## WHAT IS EXPECTED:
Report every line in the records below that contains the word "grace". Copy each such line in full.

(Items listed in a dataset)
────────────────

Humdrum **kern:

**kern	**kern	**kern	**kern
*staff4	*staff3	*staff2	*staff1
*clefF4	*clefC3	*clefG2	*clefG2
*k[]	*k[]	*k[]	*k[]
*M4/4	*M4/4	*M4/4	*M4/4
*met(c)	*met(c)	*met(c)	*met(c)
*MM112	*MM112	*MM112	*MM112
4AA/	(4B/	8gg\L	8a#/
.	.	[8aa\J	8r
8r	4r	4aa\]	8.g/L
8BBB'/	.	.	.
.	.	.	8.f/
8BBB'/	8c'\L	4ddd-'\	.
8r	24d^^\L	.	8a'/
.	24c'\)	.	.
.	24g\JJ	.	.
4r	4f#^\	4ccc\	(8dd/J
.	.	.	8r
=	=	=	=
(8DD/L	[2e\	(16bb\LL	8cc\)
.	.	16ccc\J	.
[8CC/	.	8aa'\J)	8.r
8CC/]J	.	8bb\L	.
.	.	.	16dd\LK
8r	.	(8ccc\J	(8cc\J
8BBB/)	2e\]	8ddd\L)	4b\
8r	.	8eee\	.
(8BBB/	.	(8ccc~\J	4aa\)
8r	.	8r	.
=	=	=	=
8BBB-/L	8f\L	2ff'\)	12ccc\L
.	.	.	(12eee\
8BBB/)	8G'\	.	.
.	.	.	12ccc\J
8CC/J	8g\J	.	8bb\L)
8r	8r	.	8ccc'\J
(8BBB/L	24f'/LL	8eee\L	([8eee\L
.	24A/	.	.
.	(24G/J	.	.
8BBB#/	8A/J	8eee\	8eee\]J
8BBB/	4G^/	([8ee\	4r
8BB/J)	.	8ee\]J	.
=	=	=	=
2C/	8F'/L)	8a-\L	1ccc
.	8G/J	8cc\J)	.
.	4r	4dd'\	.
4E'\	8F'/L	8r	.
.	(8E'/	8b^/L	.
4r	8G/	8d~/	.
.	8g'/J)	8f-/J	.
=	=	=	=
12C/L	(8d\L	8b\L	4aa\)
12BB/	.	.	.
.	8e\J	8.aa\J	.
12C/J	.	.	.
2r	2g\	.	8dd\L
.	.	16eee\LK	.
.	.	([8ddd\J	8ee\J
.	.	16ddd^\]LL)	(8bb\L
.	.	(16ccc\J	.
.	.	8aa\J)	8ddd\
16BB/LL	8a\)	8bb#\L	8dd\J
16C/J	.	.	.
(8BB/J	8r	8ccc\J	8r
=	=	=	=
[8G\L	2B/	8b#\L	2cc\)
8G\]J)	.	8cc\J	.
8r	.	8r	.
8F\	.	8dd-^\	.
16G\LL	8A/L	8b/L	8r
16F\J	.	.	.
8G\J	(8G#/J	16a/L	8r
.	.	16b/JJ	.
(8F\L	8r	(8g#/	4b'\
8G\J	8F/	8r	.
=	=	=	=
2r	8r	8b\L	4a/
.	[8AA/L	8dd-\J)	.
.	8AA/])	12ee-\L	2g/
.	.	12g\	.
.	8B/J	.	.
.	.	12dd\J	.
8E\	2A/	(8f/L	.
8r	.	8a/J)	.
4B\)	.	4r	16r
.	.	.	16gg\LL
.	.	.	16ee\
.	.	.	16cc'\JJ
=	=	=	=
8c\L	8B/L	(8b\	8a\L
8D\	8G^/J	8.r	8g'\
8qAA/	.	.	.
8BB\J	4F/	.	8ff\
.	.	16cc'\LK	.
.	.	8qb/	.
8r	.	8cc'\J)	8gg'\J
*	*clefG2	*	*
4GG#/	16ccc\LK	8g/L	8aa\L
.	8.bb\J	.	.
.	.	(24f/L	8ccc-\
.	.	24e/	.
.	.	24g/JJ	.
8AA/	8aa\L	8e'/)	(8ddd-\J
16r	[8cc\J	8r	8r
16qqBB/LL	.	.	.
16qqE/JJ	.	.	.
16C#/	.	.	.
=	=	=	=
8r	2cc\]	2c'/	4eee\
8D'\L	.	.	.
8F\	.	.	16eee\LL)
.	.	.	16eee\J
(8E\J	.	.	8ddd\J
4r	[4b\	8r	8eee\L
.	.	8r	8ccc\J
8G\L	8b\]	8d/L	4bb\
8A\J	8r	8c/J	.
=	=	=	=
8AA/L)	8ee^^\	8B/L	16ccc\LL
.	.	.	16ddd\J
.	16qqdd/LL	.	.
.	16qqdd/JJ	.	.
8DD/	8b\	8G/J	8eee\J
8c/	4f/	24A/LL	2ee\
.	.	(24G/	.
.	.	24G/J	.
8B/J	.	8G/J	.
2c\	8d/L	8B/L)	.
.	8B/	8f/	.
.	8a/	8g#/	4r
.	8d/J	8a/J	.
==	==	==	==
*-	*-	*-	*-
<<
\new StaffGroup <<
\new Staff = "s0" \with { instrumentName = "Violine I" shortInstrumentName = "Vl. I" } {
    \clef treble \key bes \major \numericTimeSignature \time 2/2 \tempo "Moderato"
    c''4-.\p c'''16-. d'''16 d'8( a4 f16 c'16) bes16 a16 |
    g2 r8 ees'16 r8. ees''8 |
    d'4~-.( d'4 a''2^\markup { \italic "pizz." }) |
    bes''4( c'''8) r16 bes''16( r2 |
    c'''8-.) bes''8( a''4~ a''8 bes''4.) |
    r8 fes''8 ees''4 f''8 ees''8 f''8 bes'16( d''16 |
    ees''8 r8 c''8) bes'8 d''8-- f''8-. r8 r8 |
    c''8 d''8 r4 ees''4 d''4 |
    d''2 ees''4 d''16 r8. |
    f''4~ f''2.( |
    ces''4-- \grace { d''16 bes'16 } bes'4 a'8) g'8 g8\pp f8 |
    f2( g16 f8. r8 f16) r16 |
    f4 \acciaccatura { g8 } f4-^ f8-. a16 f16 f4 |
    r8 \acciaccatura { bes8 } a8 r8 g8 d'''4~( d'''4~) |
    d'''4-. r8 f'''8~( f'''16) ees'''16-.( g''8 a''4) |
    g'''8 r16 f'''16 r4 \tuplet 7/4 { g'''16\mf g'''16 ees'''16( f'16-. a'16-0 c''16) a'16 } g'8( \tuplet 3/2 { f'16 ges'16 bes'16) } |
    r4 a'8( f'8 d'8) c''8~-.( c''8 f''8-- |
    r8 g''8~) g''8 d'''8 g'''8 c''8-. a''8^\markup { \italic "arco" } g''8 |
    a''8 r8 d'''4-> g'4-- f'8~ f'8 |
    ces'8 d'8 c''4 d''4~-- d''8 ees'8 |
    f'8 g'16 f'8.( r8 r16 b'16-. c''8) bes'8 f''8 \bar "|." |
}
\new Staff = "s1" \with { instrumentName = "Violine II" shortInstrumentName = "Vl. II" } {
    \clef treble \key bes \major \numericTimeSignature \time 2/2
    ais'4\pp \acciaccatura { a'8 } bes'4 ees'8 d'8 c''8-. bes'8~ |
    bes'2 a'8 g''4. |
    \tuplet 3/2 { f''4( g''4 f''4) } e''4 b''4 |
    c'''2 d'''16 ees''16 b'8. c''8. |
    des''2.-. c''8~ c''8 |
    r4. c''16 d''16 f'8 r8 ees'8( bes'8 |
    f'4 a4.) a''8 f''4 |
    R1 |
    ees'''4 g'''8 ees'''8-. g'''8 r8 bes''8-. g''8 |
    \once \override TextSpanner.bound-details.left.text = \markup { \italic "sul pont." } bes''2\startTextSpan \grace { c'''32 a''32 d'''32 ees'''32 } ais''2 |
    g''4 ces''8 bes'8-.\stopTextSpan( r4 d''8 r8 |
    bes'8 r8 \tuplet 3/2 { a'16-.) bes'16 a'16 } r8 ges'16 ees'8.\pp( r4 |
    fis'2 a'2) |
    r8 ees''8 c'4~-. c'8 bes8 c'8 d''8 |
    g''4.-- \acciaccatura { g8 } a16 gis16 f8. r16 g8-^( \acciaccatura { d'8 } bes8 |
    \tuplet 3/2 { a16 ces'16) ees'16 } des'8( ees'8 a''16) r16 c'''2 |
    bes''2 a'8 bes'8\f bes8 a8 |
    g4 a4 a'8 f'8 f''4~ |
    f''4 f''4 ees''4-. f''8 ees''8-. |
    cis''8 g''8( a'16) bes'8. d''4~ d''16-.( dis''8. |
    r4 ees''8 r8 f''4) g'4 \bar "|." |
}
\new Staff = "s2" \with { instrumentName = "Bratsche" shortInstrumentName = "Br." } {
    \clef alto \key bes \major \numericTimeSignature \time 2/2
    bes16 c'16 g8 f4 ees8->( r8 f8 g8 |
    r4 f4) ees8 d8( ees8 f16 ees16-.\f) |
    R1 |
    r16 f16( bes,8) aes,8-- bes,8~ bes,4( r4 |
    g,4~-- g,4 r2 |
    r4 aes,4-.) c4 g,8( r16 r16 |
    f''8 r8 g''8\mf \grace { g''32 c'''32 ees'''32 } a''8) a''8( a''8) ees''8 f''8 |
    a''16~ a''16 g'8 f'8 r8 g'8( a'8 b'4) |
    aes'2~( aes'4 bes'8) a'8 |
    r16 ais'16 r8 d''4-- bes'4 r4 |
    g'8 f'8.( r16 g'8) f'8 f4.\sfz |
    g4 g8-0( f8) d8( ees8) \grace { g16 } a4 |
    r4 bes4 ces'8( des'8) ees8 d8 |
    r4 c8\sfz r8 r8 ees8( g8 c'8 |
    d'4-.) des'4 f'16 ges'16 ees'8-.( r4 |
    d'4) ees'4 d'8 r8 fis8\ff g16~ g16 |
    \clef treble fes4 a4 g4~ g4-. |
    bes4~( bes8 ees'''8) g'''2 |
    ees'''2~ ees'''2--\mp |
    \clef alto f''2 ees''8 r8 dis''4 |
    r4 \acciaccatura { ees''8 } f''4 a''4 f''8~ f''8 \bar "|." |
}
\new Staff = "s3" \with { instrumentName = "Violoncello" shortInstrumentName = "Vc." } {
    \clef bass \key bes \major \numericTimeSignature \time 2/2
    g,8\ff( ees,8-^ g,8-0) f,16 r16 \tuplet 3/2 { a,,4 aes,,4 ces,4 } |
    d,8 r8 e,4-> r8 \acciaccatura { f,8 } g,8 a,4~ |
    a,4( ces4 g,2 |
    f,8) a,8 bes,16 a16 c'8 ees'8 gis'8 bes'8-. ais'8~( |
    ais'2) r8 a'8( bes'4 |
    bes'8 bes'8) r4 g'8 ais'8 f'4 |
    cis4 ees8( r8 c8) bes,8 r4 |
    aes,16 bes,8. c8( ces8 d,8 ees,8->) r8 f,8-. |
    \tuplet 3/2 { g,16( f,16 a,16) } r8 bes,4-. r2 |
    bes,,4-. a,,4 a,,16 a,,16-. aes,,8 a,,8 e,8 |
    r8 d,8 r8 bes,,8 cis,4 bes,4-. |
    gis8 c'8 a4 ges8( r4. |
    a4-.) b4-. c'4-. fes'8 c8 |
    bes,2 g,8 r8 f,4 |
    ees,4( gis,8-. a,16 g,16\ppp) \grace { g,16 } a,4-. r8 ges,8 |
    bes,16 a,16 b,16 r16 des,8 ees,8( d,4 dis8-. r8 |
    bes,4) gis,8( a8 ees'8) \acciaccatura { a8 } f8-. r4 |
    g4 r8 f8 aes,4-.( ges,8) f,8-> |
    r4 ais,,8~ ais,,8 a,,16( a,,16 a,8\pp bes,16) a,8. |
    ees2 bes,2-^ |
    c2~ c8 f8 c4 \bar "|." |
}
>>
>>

────────────────

## EXERCISE RESPONSE:
    ces''4-- \grace { d''16 bes'16 } bes'4 a'8) g'8 g8\pp f8 |
    \once \override TextSpanner.bound-details.left.text = \markup { \italic "sul pont." } bes''2\startTextSpan \grace { c'''32 a''32 d'''32 ees'''32 } ais''2 |
    f''8 r8 g''8\mf \grace { g''32 c'''32 ees'''32 } a''8) a''8( a''8) ees''8 f''8 |
    g4 g8-0( f8) d8( ees8) \grace { g16 } a4 |
    ees,4( gis,8-. a,16 g,16\ppp) \grace { g,16 } a,4-. r8 ges,8 |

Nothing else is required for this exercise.